* REQUIRED WORK
Reproduce the line that contains "purple cake: 7 -> 2" and every line after it through the end of the records, exactly, with nothing added.

(Dataset items)
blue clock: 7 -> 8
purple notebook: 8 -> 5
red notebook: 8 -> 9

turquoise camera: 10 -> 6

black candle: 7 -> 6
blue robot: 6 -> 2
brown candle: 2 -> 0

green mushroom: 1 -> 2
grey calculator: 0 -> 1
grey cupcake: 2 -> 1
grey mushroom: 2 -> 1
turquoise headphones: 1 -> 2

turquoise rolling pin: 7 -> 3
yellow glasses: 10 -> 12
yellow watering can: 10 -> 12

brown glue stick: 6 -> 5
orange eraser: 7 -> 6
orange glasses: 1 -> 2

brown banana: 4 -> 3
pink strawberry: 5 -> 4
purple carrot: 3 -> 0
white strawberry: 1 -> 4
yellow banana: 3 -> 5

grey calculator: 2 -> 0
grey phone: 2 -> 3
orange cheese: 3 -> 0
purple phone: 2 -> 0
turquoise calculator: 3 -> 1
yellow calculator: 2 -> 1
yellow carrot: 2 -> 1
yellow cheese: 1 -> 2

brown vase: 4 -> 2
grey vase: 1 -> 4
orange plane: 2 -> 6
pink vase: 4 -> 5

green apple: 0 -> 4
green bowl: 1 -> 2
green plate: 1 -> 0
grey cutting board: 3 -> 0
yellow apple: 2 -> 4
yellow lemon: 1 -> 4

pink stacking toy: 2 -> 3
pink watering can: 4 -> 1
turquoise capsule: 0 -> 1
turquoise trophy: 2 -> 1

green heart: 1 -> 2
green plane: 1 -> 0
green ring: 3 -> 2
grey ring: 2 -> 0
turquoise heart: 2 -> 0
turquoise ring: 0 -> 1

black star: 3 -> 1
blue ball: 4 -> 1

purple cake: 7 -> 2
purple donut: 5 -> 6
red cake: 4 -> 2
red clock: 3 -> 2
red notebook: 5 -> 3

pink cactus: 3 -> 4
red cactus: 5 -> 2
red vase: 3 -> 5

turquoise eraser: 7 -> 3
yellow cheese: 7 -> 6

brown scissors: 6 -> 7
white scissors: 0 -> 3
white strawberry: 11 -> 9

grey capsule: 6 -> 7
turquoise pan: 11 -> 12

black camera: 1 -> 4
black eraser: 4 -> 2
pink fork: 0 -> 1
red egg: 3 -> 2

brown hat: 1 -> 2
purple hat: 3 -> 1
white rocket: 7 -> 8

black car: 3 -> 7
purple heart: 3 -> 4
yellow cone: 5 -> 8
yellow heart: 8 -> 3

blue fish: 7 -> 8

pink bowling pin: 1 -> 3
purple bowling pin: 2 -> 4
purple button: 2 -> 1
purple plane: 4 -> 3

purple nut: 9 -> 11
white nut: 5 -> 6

* OUTPUT FOR THIS TASK
purple cake: 7 -> 2
purple donut: 5 -> 6
red cake: 4 -> 2
red clock: 3 -> 2
red notebook: 5 -> 3

pink cactus: 3 -> 4
red cactus: 5 -> 2
red vase: 3 -> 5

turquoise eraser: 7 -> 3
yellow cheese: 7 -> 6

brown scissors: 6 -> 7
white scissors: 0 -> 3
white strawberry: 11 -> 9

grey capsule: 6 -> 7
turquoise pan: 11 -> 12

black camera: 1 -> 4
black eraser: 4 -> 2
pink fork: 0 -> 1
red egg: 3 -> 2

brown hat: 1 -> 2
purple hat: 3 -> 1
white rocket: 7 -> 8

black car: 3 -> 7
purple heart: 3 -> 4
yellow cone: 5 -> 8
yellow heart: 8 -> 3

blue fish: 7 -> 8

pink bowling pin: 1 -> 3
purple bowling pin: 2 -> 4
purple button: 2 -> 1
purple plane: 4 -> 3

purple nut: 9 -> 11
white nut: 5 -> 6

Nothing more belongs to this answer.